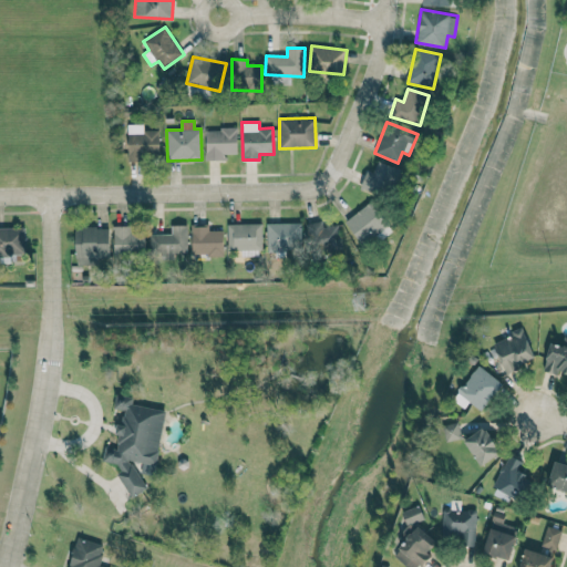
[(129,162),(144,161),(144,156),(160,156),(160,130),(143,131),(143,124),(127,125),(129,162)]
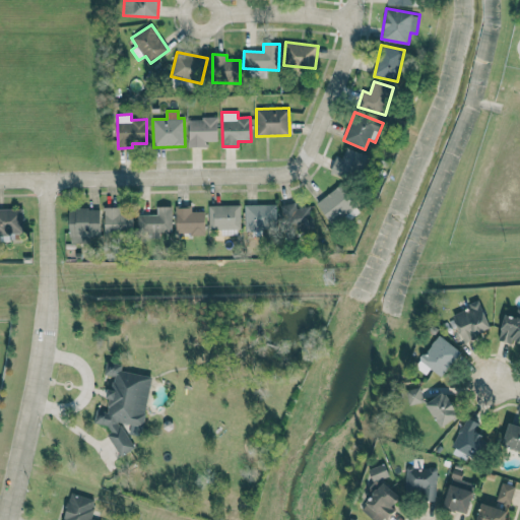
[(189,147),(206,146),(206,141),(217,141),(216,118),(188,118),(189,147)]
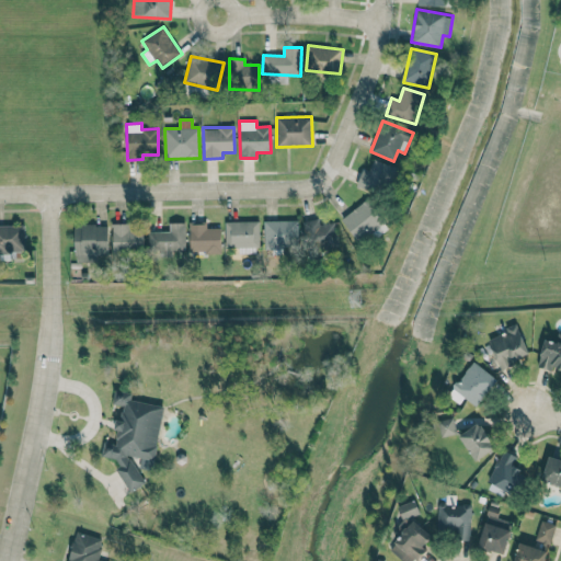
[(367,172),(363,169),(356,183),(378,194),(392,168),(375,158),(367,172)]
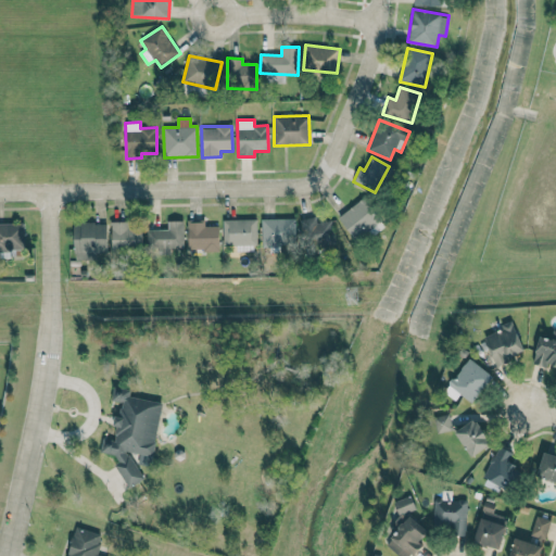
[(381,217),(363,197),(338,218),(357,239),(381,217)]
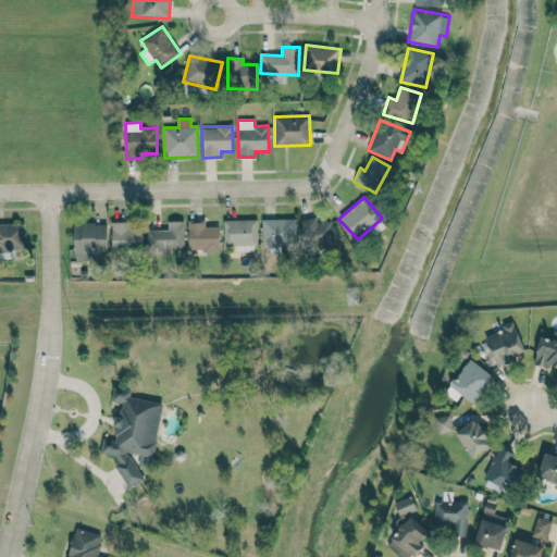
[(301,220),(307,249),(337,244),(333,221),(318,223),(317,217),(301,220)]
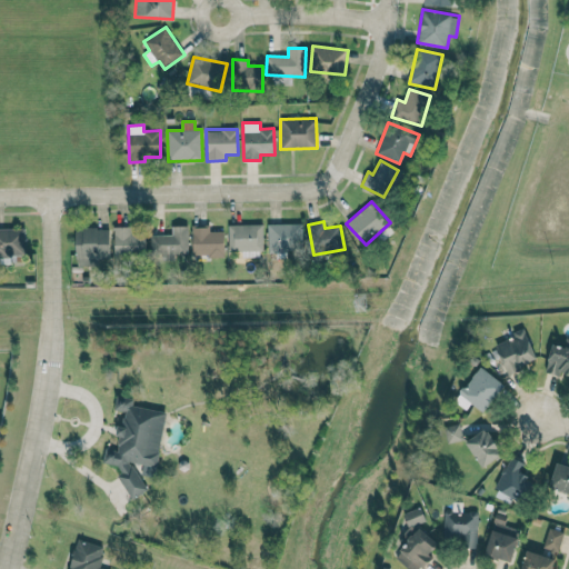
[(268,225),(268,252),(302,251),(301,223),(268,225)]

### What you will do
Copy exactly the lines from the line containing "[(381,217),(363,197),(338,218),(357,239),(381,217)]" through the last line of the records above, both included, and leave out any pictures.

### Solved problem
[(381,217),(363,197),(338,218),(357,239),(381,217)]
[(301,220),(307,249),(337,244),(333,221),(318,223),(317,217),(301,220)]
[(268,225),(268,252),(302,251),(301,223),(268,225)]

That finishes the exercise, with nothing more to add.